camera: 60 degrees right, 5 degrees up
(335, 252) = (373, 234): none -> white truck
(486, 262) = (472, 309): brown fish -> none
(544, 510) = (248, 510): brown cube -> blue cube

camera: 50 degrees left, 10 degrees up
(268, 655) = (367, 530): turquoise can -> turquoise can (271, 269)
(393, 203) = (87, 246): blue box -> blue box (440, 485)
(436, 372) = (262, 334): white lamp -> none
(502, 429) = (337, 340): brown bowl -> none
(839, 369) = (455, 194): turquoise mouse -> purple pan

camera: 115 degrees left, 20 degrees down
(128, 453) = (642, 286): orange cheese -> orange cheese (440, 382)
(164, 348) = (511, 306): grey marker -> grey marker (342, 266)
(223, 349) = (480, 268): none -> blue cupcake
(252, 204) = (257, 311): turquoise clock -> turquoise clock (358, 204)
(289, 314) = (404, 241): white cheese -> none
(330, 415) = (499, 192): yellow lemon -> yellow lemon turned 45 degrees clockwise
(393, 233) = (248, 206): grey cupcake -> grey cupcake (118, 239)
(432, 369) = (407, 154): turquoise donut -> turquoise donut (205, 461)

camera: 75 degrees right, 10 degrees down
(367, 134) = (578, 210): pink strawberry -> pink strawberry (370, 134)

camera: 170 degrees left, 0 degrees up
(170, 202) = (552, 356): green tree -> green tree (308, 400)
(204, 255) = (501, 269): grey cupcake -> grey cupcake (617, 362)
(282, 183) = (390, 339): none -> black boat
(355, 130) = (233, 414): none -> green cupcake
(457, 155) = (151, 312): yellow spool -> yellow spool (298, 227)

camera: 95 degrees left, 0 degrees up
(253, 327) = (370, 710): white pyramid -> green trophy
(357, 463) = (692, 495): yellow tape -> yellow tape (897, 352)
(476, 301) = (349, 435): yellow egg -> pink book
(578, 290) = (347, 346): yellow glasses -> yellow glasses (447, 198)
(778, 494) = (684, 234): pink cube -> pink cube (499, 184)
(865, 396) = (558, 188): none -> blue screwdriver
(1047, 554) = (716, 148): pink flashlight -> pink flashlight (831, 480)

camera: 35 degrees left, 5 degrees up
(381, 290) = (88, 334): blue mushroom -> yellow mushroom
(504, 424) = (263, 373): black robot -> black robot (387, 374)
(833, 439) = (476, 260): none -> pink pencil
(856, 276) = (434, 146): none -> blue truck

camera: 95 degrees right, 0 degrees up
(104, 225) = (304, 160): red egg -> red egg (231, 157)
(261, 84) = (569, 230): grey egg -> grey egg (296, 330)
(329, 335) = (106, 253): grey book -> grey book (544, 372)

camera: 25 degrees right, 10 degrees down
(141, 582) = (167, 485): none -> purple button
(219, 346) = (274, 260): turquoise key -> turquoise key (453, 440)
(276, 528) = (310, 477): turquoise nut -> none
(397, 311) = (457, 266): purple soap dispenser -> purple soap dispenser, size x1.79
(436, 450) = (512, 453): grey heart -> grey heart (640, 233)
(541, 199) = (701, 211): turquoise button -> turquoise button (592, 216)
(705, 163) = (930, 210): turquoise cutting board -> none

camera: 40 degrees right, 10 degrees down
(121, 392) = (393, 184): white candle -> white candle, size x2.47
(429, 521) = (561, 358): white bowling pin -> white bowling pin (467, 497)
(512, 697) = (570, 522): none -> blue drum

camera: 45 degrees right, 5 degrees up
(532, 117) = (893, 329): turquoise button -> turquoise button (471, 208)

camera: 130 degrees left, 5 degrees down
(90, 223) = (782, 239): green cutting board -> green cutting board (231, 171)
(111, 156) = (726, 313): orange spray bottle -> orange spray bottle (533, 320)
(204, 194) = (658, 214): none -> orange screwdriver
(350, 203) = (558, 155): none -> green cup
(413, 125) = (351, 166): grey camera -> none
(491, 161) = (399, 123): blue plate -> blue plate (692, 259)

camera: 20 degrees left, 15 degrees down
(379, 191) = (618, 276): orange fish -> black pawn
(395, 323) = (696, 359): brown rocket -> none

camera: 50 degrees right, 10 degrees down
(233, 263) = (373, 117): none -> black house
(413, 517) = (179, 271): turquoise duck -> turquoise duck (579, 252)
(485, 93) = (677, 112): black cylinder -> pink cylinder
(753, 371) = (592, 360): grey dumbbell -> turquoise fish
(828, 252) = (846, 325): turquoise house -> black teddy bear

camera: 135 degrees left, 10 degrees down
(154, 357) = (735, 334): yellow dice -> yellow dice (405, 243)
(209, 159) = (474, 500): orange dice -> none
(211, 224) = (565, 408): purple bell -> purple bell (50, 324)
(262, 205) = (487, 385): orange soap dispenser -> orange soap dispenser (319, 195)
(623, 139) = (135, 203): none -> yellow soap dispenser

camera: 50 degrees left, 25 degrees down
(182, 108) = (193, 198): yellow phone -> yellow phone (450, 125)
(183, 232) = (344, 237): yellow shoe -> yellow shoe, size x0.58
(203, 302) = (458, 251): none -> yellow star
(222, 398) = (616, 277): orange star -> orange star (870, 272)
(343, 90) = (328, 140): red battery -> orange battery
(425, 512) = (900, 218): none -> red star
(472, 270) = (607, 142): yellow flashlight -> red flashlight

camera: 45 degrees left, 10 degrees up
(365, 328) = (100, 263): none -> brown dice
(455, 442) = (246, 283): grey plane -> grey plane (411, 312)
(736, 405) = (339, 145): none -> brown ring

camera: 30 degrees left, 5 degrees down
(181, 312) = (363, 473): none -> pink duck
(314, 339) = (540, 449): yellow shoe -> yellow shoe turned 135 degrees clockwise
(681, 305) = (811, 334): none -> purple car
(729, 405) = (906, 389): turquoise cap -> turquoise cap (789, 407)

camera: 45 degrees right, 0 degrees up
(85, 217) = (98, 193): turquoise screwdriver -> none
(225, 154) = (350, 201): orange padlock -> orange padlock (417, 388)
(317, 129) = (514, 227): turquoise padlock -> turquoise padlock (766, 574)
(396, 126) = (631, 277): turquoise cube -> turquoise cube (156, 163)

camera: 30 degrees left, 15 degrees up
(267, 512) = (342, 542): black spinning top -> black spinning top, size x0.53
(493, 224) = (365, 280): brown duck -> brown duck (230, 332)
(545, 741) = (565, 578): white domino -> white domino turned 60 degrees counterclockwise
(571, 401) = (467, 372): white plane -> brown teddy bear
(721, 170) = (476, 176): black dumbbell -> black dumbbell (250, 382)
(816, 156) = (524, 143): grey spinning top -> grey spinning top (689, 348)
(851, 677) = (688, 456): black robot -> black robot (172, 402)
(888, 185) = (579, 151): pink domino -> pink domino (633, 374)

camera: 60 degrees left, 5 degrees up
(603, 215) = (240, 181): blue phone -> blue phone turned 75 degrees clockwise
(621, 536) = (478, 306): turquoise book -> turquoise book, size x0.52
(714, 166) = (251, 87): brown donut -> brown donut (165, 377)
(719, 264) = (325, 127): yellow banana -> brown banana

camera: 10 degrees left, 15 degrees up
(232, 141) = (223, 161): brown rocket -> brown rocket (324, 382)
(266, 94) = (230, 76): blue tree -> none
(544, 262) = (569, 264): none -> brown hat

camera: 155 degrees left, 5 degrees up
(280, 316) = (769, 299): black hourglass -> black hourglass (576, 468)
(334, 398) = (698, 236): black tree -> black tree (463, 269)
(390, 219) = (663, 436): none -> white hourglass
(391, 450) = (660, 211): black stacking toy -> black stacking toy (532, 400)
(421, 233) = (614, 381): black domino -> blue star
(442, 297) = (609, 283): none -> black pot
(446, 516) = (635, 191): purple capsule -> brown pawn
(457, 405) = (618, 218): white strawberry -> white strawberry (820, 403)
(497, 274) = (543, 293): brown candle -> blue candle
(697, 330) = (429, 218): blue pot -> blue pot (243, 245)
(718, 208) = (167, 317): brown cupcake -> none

-----

Would you set down every entry again, exactly?

Finished task -
camera: 60 degrees right, 5 degrees up
(335, 252) = (373, 234): none -> white truck
(486, 262) = (472, 309): brown fish -> none
(544, 510) = (248, 510): brown cube -> blue cube

camera: 50 degrees left, 10 degrees up
(268, 655) = (367, 530): turquoise can -> turquoise can (271, 269)
(393, 203) = (87, 246): blue box -> blue box (440, 485)
(436, 372) = (262, 334): white lamp -> none
(502, 429) = (337, 340): brown bowl -> none
(839, 369) = (455, 194): turquoise mouse -> purple pan

camera: 115 degrees left, 20 degrees down
(128, 453) = (642, 286): orange cheese -> orange cheese (440, 382)
(164, 348) = (511, 306): grey marker -> grey marker (342, 266)
(223, 349) = (480, 268): none -> blue cupcake
(252, 204) = (257, 311): turquoise clock -> turquoise clock (358, 204)
(289, 314) = (404, 241): white cheese -> none
(330, 415) = (499, 192): yellow lemon -> yellow lemon turned 45 degrees clockwise
(393, 233) = (248, 206): grey cupcake -> grey cupcake (118, 239)
(432, 369) = (407, 154): turquoise donut -> turquoise donut (205, 461)

camera: 75 degrees right, 10 degrees down
(367, 134) = (578, 210): pink strawberry -> pink strawberry (370, 134)

camera: 170 degrees left, 0 degrees up
(170, 202) = (552, 356): green tree -> green tree (308, 400)
(204, 255) = (501, 269): grey cupcake -> grey cupcake (617, 362)
(282, 183) = (390, 339): none -> black boat
(355, 130) = (233, 414): none -> green cupcake
(457, 155) = (151, 312): yellow spool -> yellow spool (298, 227)

camera: 95 degrees left, 0 degrees up
(253, 327) = (370, 710): white pyramid -> green trophy
(357, 463) = (692, 495): yellow tape -> yellow tape (897, 352)
(476, 301) = (349, 435): yellow egg -> pink book
(578, 290) = (347, 346): yellow glasses -> yellow glasses (447, 198)
(778, 494) = (684, 234): pink cube -> pink cube (499, 184)
(865, 396) = (558, 188): none -> blue screwdriver
(1047, 554) = (716, 148): pink flashlight -> pink flashlight (831, 480)

camera: 35 degrees left, 5 degrees up
(381, 290) = (88, 334): blue mushroom -> yellow mushroom
(504, 424) = (263, 373): black robot -> black robot (387, 374)
(833, 439) = (476, 260): none -> pink pencil
(856, 276) = (434, 146): none -> blue truck

camera: 95 degrees right, 0 degrees up
(104, 225) = (304, 160): red egg -> red egg (231, 157)
(261, 84) = (569, 230): grey egg -> grey egg (296, 330)
(329, 335) = (106, 253): grey book -> grey book (544, 372)

camera: 25 degrees right, 10 degrees down
(141, 582) = (167, 485): none -> purple button
(219, 346) = (274, 260): turquoise key -> turquoise key (453, 440)
(276, 528) = (310, 477): turquoise nut -> none
(397, 311) = (457, 266): purple soap dispenser -> purple soap dispenser, size x1.79
(436, 450) = (512, 453): grey heart -> grey heart (640, 233)
(541, 199) = (701, 211): turquoise button -> turquoise button (592, 216)
(705, 163) = (930, 210): turquoise cutting board -> none

camera: 40 degrees right, 10 degrees down
(121, 392) = (393, 184): white candle -> white candle, size x2.47
(429, 521) = (561, 358): white bowling pin -> white bowling pin (467, 497)
(512, 697) = (570, 522): none -> blue drum

camera: 45 degrees right, 5 degrees up
(532, 117) = (893, 329): turquoise button -> turquoise button (471, 208)

camera: 130 degrees left, 5 degrees down
(90, 223) = (782, 239): green cutting board -> green cutting board (231, 171)
(111, 156) = (726, 313): orange spray bottle -> orange spray bottle (533, 320)
(204, 194) = (658, 214): none -> orange screwdriver
(350, 203) = (558, 155): none -> green cup
(413, 125) = (351, 166): grey camera -> none
(491, 161) = (399, 123): blue plate -> blue plate (692, 259)

camera: 20 degrees left, 15 degrees down
(379, 191) = (618, 276): orange fish -> black pawn
(395, 323) = (696, 359): brown rocket -> none

camera: 50 degrees right, 10 degrees down
(233, 263) = (373, 117): none -> black house
(413, 517) = (179, 271): turquoise duck -> turquoise duck (579, 252)
(485, 93) = (677, 112): black cylinder -> pink cylinder
(753, 371) = (592, 360): grey dumbbell -> turquoise fish
(828, 252) = (846, 325): turquoise house -> black teddy bear

camera: 135 degrees left, 10 degrees down
(154, 357) = (735, 334): yellow dice -> yellow dice (405, 243)
(209, 159) = (474, 500): orange dice -> none
(211, 224) = (565, 408): purple bell -> purple bell (50, 324)
(262, 205) = (487, 385): orange soap dispenser -> orange soap dispenser (319, 195)
(623, 139) = (135, 203): none -> yellow soap dispenser

camera: 50 degrees left, 25 degrees down
(182, 108) = (193, 198): yellow phone -> yellow phone (450, 125)
(183, 232) = (344, 237): yellow shoe -> yellow shoe, size x0.58
(203, 302) = (458, 251): none -> yellow star
(222, 398) = (616, 277): orange star -> orange star (870, 272)
(343, 90) = (328, 140): red battery -> orange battery
(425, 512) = (900, 218): none -> red star
(472, 270) = (607, 142): yellow flashlight -> red flashlight

camera: 45 degrees left, 10 degrees up
(365, 328) = (100, 263): none -> brown dice
(455, 442) = (246, 283): grey plane -> grey plane (411, 312)
(736, 405) = (339, 145): none -> brown ring

camera: 30 degrees left, 5 degrees down
(181, 312) = (363, 473): none -> pink duck
(314, 339) = (540, 449): yellow shoe -> yellow shoe turned 135 degrees clockwise
(681, 305) = (811, 334): none -> purple car
(729, 405) = (906, 389): turquoise cap -> turquoise cap (789, 407)

camera: 45 degrees right, 0 degrees up
(85, 217) = (98, 193): turquoise screwdriver -> none
(225, 154) = (350, 201): orange padlock -> orange padlock (417, 388)
(317, 129) = (514, 227): turquoise padlock -> turquoise padlock (766, 574)
(396, 126) = (631, 277): turquoise cube -> turquoise cube (156, 163)

camera: 30 degrees left, 15 degrees up
(267, 512) = (342, 542): black spinning top -> black spinning top, size x0.53
(493, 224) = (365, 280): brown duck -> brown duck (230, 332)
(545, 741) = (565, 578): white domino -> white domino turned 60 degrees counterclockwise
(571, 401) = (467, 372): white plane -> brown teddy bear
(721, 170) = (476, 176): black dumbbell -> black dumbbell (250, 382)
(816, 156) = (524, 143): grey spinning top -> grey spinning top (689, 348)
(851, 677) = (688, 456): black robot -> black robot (172, 402)
(888, 185) = (579, 151): pink domino -> pink domino (633, 374)

camera: 60 degrees left, 5 degrees up
(603, 215) = (240, 181): blue phone -> blue phone turned 75 degrees clockwise
(621, 536) = (478, 306): turquoise book -> turquoise book, size x0.52
(714, 166) = (251, 87): brown donut -> brown donut (165, 377)
(719, 264) = (325, 127): yellow banana -> brown banana

camera: 10 degrees left, 15 degrees up
(232, 141) = (223, 161): brown rocket -> brown rocket (324, 382)
(266, 94) = (230, 76): blue tree -> none
(544, 262) = (569, 264): none -> brown hat

camera: 155 degrees left, 5 degrees up
(280, 316) = (769, 299): black hourglass -> black hourglass (576, 468)
(334, 398) = (698, 236): black tree -> black tree (463, 269)
(390, 219) = (663, 436): none -> white hourglass
(391, 450) = (660, 211): black stacking toy -> black stacking toy (532, 400)
(421, 233) = (614, 381): black domino -> blue star
(442, 297) = (609, 283): none -> black pot
(446, 516) = (635, 191): purple capsule -> brown pawn
(457, 405) = (618, 218): white strawberry -> white strawberry (820, 403)
(497, 274) = (543, 293): brown candle -> blue candle
(697, 330) = (429, 218): blue pot -> blue pot (243, 245)
(718, 208) = (167, 317): brown cupcake -> none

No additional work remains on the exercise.